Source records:
= Beginning of Section =
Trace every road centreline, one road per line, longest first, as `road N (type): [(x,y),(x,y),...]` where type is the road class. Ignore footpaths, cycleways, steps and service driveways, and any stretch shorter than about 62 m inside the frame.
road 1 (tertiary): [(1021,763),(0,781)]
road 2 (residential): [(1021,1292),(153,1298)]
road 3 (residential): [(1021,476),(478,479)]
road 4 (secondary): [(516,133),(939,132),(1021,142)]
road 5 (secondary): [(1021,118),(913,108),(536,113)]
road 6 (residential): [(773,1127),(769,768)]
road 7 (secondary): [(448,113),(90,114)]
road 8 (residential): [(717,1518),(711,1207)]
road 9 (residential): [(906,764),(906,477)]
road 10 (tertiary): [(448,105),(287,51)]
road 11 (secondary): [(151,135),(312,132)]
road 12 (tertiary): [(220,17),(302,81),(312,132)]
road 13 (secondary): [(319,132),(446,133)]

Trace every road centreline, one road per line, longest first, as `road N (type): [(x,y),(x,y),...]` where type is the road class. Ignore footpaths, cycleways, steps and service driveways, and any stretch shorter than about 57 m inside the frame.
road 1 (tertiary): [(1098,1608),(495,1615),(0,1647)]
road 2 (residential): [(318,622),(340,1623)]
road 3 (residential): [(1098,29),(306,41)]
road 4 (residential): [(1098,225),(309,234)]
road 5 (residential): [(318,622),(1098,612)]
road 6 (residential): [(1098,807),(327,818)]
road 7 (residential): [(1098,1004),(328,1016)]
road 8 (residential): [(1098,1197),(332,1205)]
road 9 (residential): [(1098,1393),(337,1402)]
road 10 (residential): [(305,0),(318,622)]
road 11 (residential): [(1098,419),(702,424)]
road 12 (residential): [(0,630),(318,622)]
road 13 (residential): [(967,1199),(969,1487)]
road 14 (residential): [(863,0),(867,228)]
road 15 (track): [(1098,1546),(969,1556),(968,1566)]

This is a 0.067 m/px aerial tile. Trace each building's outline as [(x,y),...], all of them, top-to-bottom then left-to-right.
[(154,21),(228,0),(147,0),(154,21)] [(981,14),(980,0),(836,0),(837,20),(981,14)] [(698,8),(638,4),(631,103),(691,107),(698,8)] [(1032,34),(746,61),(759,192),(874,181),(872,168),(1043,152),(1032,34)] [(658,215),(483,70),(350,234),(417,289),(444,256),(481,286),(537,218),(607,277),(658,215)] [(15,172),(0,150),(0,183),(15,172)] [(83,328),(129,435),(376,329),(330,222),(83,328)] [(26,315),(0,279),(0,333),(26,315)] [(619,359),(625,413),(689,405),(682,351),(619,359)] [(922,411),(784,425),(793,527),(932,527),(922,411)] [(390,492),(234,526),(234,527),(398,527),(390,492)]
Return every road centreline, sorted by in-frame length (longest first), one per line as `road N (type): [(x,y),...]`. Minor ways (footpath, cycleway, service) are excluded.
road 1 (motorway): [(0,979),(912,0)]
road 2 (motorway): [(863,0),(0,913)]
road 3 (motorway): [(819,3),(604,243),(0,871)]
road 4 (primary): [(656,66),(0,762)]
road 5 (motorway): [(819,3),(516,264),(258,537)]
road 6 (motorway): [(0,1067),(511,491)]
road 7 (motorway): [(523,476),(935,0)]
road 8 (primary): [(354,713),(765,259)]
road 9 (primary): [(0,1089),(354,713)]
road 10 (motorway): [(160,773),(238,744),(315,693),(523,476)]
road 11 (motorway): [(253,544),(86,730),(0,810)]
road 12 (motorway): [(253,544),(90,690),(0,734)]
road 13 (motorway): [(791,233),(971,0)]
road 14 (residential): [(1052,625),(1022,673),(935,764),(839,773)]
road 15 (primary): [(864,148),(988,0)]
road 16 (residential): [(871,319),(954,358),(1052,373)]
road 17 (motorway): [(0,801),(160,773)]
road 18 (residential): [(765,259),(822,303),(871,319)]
= End of Section =
*EXERCISE GOAL*
Would you copy out all the entries above without changing a single character?

*RESULT*
Trace every road centreline, one road per line, longest first, as `road N (type): [(x,y),(x,y),...]` where type is the road class. Ignore footpaths, cycleways, steps and service driveways, and any stretch shorter than about 62 m inside the frame.
road 1 (tertiary): [(1021,763),(0,781)]
road 2 (residential): [(1021,1292),(153,1298)]
road 3 (residential): [(1021,476),(478,479)]
road 4 (secondary): [(516,133),(939,132),(1021,142)]
road 5 (secondary): [(1021,118),(913,108),(536,113)]
road 6 (residential): [(773,1127),(769,768)]
road 7 (secondary): [(448,113),(90,114)]
road 8 (residential): [(717,1518),(711,1207)]
road 9 (residential): [(906,764),(906,477)]
road 10 (tertiary): [(448,105),(287,51)]
road 11 (secondary): [(151,135),(312,132)]
road 12 (tertiary): [(220,17),(302,81),(312,132)]
road 13 (secondary): [(319,132),(446,133)]

Trace every road centreline, one road per line, longest first, as `road N (type): [(x,y),(x,y),...]` where type is the road class. Ignore footpaths, cycleways, steps and service driveways, and any stretch shorter than about 57 m inside the frame.
road 1 (tertiary): [(1098,1608),(495,1615),(0,1647)]
road 2 (residential): [(318,622),(340,1623)]
road 3 (residential): [(1098,29),(306,41)]
road 4 (residential): [(1098,225),(309,234)]
road 5 (residential): [(318,622),(1098,612)]
road 6 (residential): [(1098,807),(327,818)]
road 7 (residential): [(1098,1004),(328,1016)]
road 8 (residential): [(1098,1197),(332,1205)]
road 9 (residential): [(1098,1393),(337,1402)]
road 10 (residential): [(305,0),(318,622)]
road 11 (residential): [(1098,419),(702,424)]
road 12 (residential): [(0,630),(318,622)]
road 13 (residential): [(967,1199),(969,1487)]
road 14 (residential): [(863,0),(867,228)]
road 15 (track): [(1098,1546),(969,1556),(968,1566)]

This is a 0.067 m/px aerial tile. Trace each building's outline as [(x,y),...], all of them, top-to-bottom then left-to-right.
[(154,21),(228,0),(147,0),(154,21)] [(981,14),(980,0),(836,0),(837,20),(981,14)] [(698,8),(638,4),(631,103),(691,107),(698,8)] [(1032,34),(746,61),(759,192),(874,181),(872,168),(1043,152),(1032,34)] [(658,215),(483,70),(350,234),(417,289),(444,256),(481,286),(537,218),(607,277),(658,215)] [(15,172),(0,150),(0,183),(15,172)] [(83,328),(129,435),(376,329),(330,222),(83,328)] [(26,315),(0,279),(0,333),(26,315)] [(619,359),(625,413),(689,405),(682,351),(619,359)] [(922,411),(784,425),(793,527),(932,527),(922,411)] [(390,492),(234,526),(234,527),(398,527),(390,492)]
Return every road centreline, sorted by in-frame length (longest first), one per line as `road N (type): [(x,y),...]`. Minor ways (footpath, cycleway, service) are excluded.
road 1 (motorway): [(0,979),(912,0)]
road 2 (motorway): [(863,0),(0,913)]
road 3 (motorway): [(819,3),(604,243),(0,871)]
road 4 (primary): [(656,66),(0,762)]
road 5 (motorway): [(819,3),(516,264),(258,537)]
road 6 (motorway): [(0,1067),(511,491)]
road 7 (motorway): [(523,476),(935,0)]
road 8 (primary): [(354,713),(765,259)]
road 9 (primary): [(0,1089),(354,713)]
road 10 (motorway): [(160,773),(238,744),(315,693),(523,476)]
road 11 (motorway): [(253,544),(86,730),(0,810)]
road 12 (motorway): [(253,544),(90,690),(0,734)]
road 13 (motorway): [(791,233),(971,0)]
road 14 (residential): [(1052,625),(1022,673),(935,764),(839,773)]
road 15 (primary): [(864,148),(988,0)]
road 16 (residential): [(871,319),(954,358),(1052,373)]
road 17 (motorway): [(0,801),(160,773)]
road 18 (residential): [(765,259),(822,303),(871,319)]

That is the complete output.